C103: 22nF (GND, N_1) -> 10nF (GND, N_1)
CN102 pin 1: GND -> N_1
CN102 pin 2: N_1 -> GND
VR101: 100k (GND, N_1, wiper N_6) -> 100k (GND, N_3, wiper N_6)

######

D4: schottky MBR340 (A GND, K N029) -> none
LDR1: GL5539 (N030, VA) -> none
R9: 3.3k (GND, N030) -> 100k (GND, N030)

######

* Prompt
Set down exactly the lines of the data above, beginning with the line that has "C103: 22nF (GND, N_1) -> 10nF (GND, N_1)" and ending with the line that has "VR101: 100k (GND, N_1, wiper", and no others.

* Answer section
C103: 22nF (GND, N_1) -> 10nF (GND, N_1)
CN102 pin 1: GND -> N_1
CN102 pin 2: N_1 -> GND
VR101: 100k (GND, N_1, wiper N_6) -> 100k (GND, N_3, wiper N_6)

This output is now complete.